**MATERIAL PROVIDED**
········
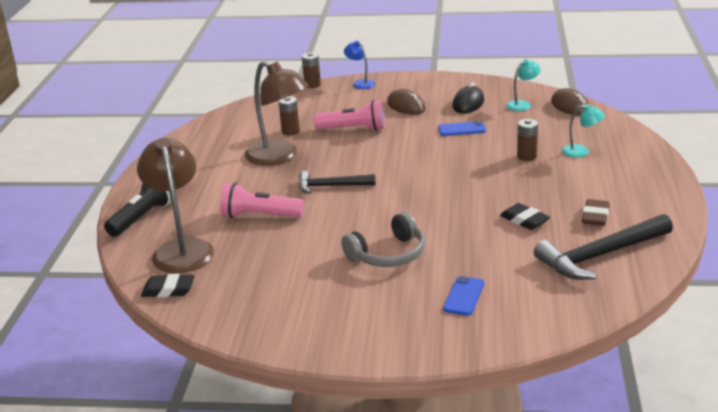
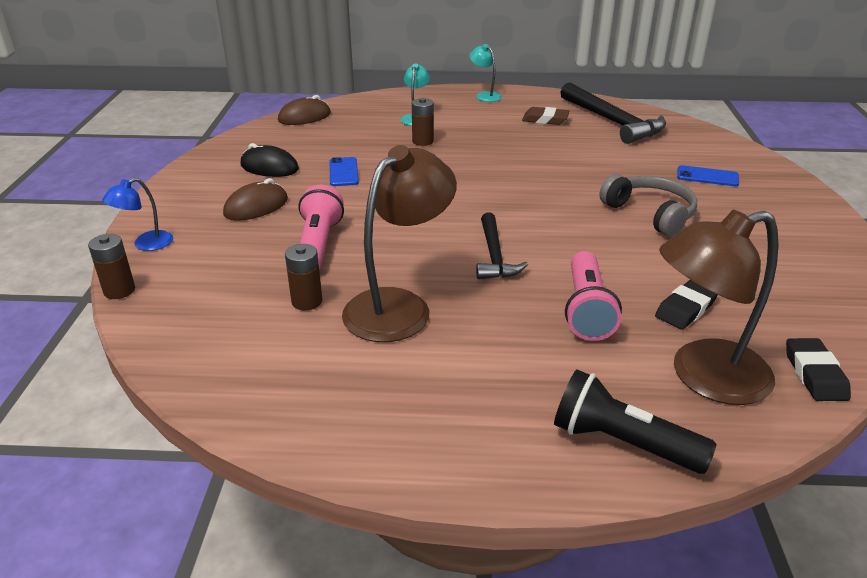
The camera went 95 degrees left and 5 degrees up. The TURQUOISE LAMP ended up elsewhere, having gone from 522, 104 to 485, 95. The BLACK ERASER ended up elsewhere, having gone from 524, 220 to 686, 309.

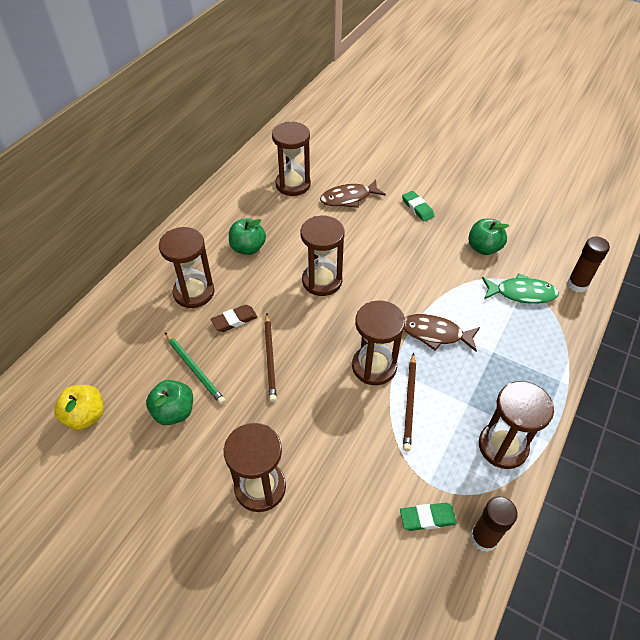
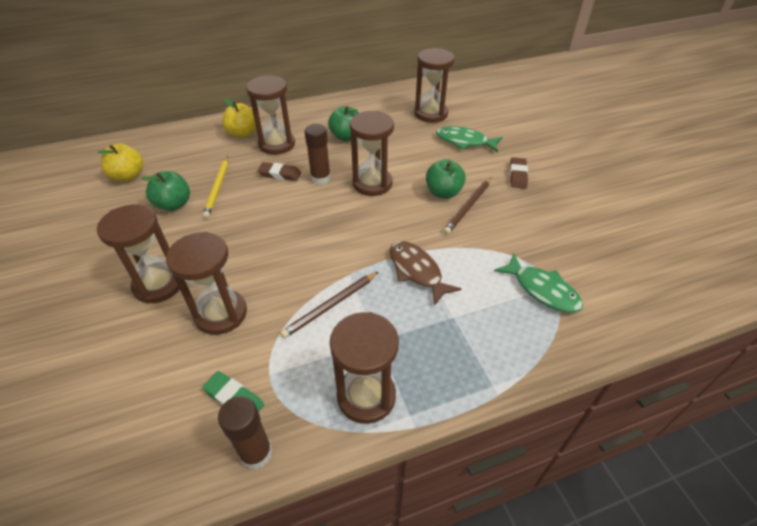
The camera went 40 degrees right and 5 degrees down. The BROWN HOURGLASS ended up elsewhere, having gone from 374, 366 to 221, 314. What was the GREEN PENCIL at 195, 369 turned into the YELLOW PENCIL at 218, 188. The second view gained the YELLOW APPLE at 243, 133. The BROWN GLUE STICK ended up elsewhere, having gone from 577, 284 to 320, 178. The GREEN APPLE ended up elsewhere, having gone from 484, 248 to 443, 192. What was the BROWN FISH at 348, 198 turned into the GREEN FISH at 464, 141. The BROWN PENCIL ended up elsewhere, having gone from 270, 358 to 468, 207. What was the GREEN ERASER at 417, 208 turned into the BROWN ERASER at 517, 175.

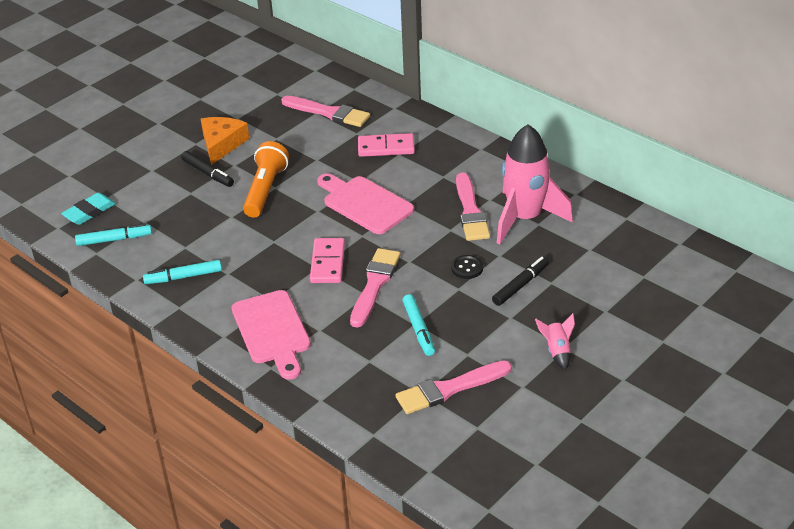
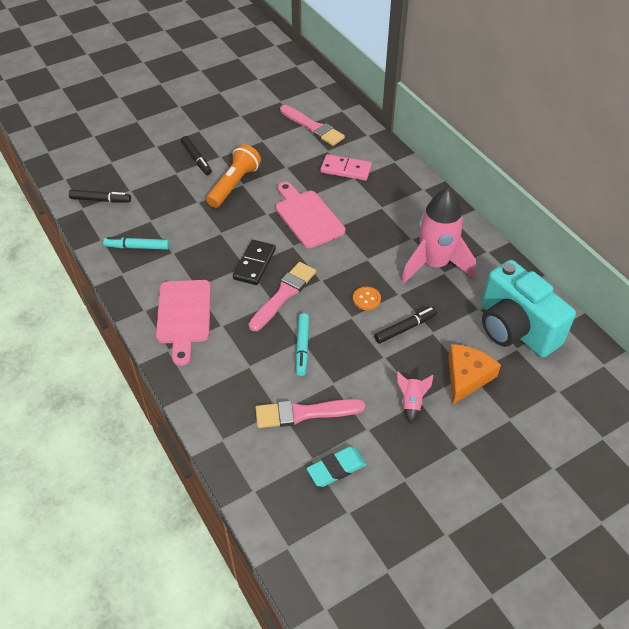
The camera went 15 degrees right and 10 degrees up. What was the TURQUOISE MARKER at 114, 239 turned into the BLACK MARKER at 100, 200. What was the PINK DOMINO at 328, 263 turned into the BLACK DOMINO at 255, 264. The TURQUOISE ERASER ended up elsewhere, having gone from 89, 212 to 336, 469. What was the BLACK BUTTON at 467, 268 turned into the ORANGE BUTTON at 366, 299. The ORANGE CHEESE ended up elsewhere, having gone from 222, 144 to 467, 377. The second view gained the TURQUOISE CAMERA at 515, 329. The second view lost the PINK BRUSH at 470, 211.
········
**TASK BRIEF**
Return the listing verbatim, pictures omitted.

**RESULT OF THIS TASK**
The camera went 95 degrees left and 5 degrees up. The TURQUOISE LAMP ended up elsewhere, having gone from 522, 104 to 485, 95. The BLACK ERASER ended up elsewhere, having gone from 524, 220 to 686, 309.

The camera went 40 degrees right and 5 degrees down. The BROWN HOURGLASS ended up elsewhere, having gone from 374, 366 to 221, 314. What was the GREEN PENCIL at 195, 369 turned into the YELLOW PENCIL at 218, 188. The second view gained the YELLOW APPLE at 243, 133. The BROWN GLUE STICK ended up elsewhere, having gone from 577, 284 to 320, 178. The GREEN APPLE ended up elsewhere, having gone from 484, 248 to 443, 192. What was the BROWN FISH at 348, 198 turned into the GREEN FISH at 464, 141. The BROWN PENCIL ended up elsewhere, having gone from 270, 358 to 468, 207. What was the GREEN ERASER at 417, 208 turned into the BROWN ERASER at 517, 175.

The camera went 15 degrees right and 10 degrees up. What was the TURQUOISE MARKER at 114, 239 turned into the BLACK MARKER at 100, 200. What was the PINK DOMINO at 328, 263 turned into the BLACK DOMINO at 255, 264. The TURQUOISE ERASER ended up elsewhere, having gone from 89, 212 to 336, 469. What was the BLACK BUTTON at 467, 268 turned into the ORANGE BUTTON at 366, 299. The ORANGE CHEESE ended up elsewhere, having gone from 222, 144 to 467, 377. The second view gained the TURQUOISE CAMERA at 515, 329. The second view lost the PINK BRUSH at 470, 211.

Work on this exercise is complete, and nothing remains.